PROBLEM TO SOLVE: Please copy every line below that contains the string "tree".

SUPPLIED MATERIAL:

———

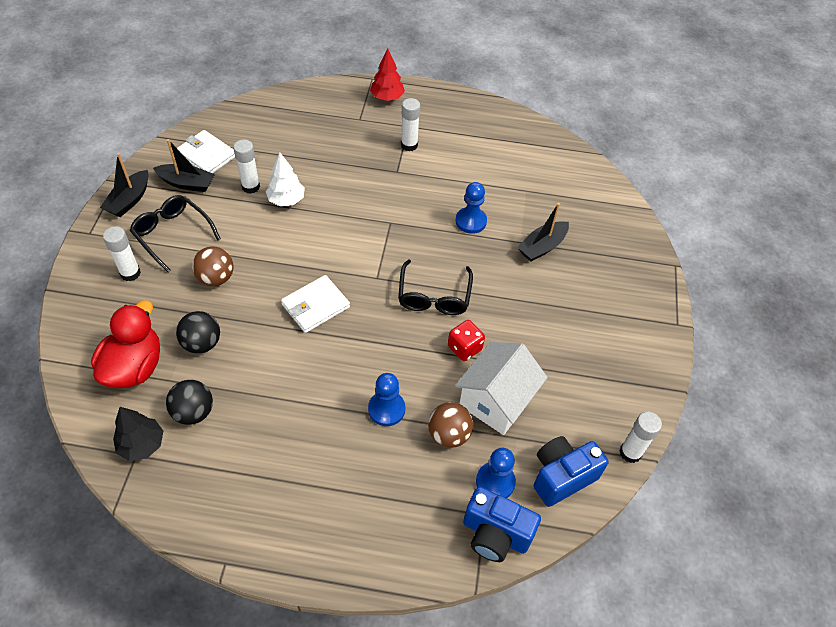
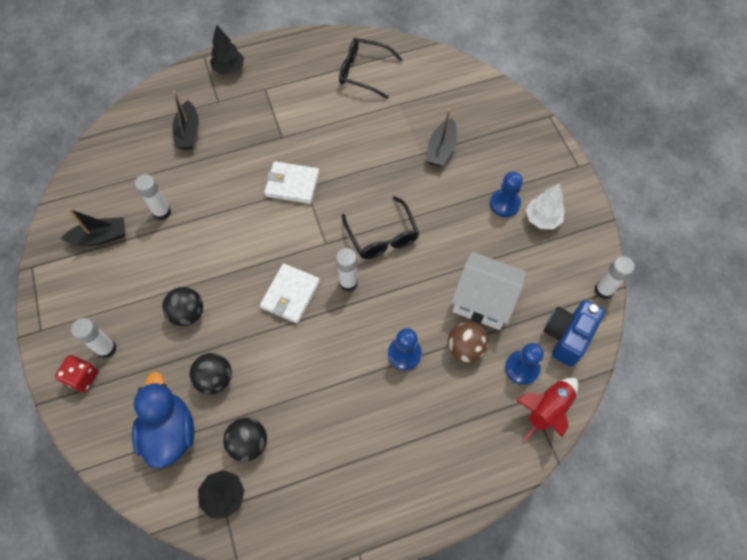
camera: 25 degrees left, 10 degrees up
(129, 200) = (56, 280): black boat -> black boat (188, 132)
(134, 367) = (170, 432): red duck -> blue duck
(172, 234) = (119, 292): black glasses -> black glasses (363, 72)
(206, 155) = (100, 201): white wallet -> white wallet (292, 184)
(216, 278) = (188, 313): brown ball -> black ball
(286, 200) = (202, 209): white tree -> white tree (542, 219)
(387, 97) = (229, 69): red tree -> black tree
(409, 145) = (277, 106): white glue stick -> white glue stick (348, 282)
(464, 348) = (433, 269): red dice -> red dice (82, 377)
(470, 221) = (371, 154): blue pawn -> blue pawn (504, 204)
(495, 534) = (546, 410): blue camera -> red rocket
(496, 400) = (483, 301): white house -> white house turned 75 degrees counterclockwise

———

OUTPUT BELOW:
(286, 200) = (202, 209): white tree -> white tree (542, 219)
(387, 97) = (229, 69): red tree -> black tree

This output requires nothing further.